⟨

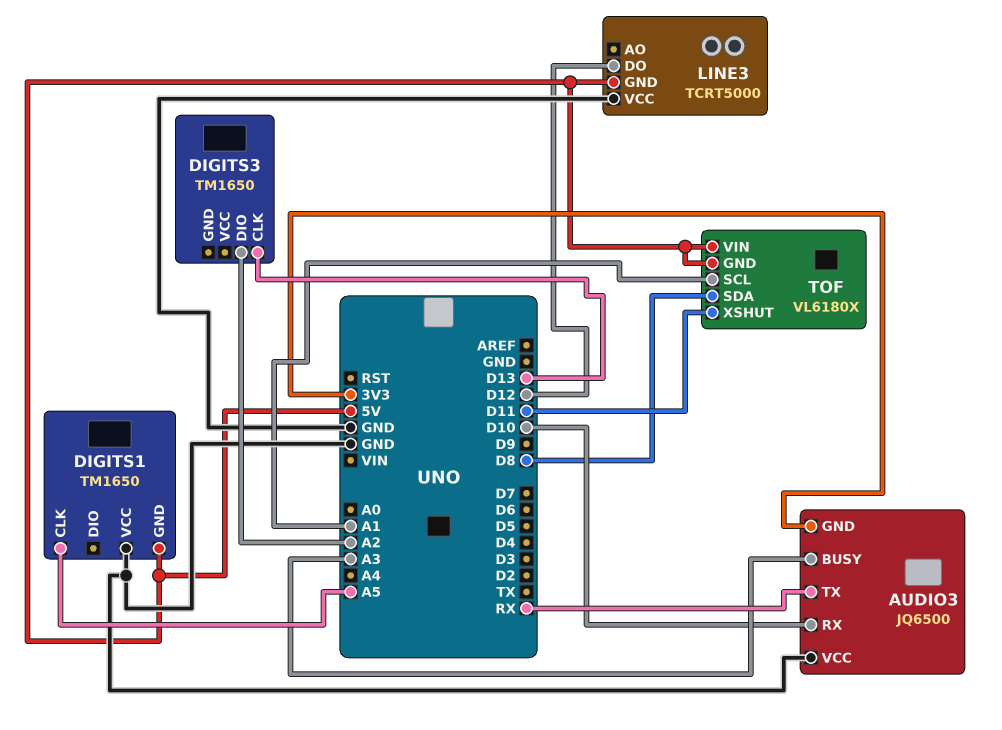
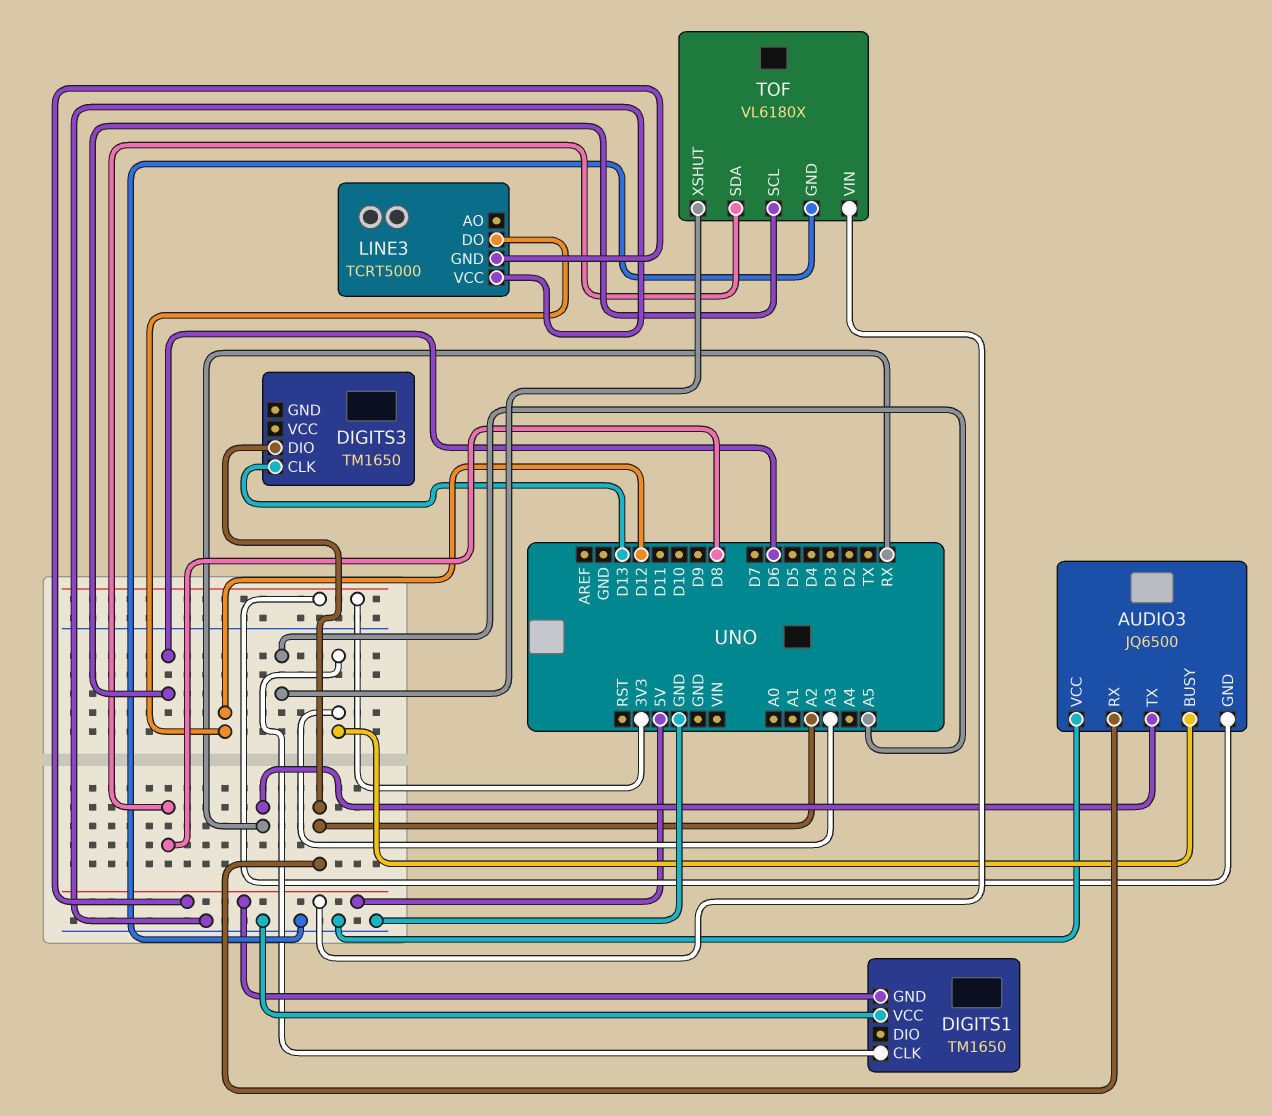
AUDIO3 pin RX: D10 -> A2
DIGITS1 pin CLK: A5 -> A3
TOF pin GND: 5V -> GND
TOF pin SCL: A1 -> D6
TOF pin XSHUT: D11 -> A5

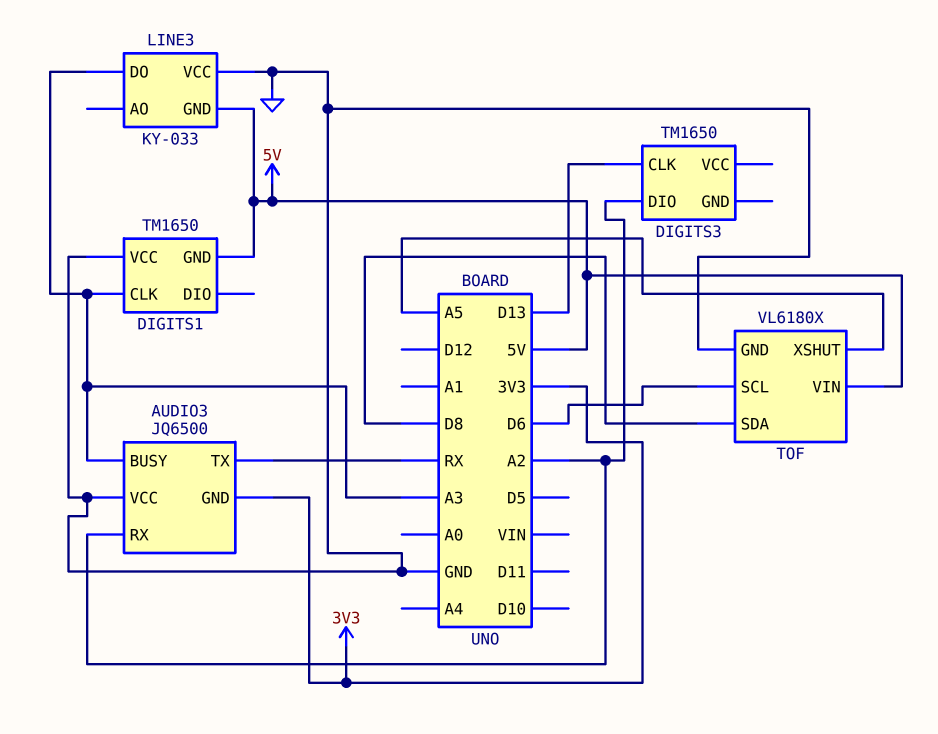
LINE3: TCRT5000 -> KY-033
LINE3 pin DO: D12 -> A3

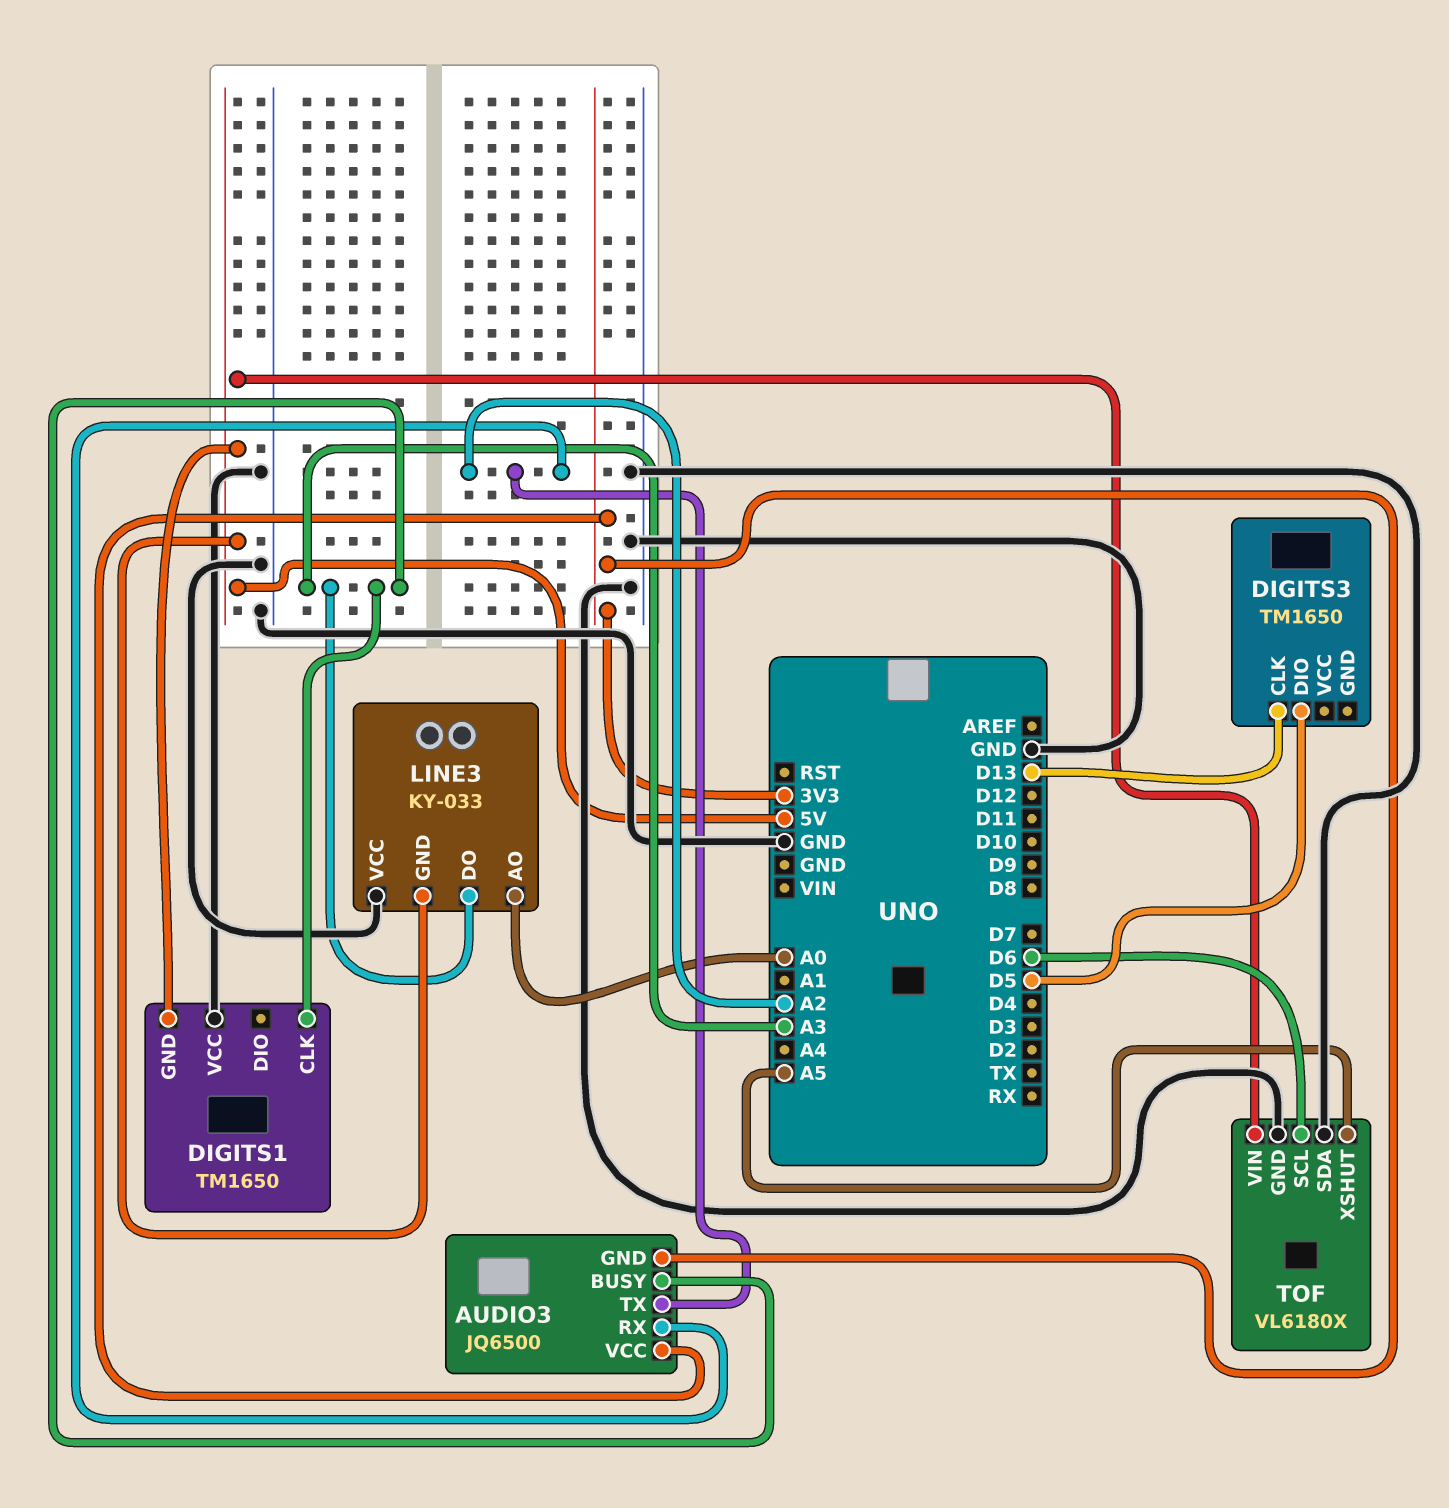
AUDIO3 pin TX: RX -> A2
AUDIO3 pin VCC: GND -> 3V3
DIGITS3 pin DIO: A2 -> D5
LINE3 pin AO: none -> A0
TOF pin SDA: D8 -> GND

⟩
⟨

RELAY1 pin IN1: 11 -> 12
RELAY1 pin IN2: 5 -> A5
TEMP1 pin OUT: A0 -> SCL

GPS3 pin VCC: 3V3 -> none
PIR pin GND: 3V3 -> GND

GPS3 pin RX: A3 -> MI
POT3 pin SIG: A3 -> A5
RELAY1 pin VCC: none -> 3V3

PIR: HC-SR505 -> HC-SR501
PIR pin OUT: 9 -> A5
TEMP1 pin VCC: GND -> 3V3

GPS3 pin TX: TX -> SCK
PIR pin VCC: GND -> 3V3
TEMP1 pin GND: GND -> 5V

⟩

WHAT TO DO → Please return every line of the material above that includes "none".

RESPONSE AREA →
LINE3 pin AO: none -> A0
GPS3 pin VCC: 3V3 -> none
RELAY1 pin VCC: none -> 3V3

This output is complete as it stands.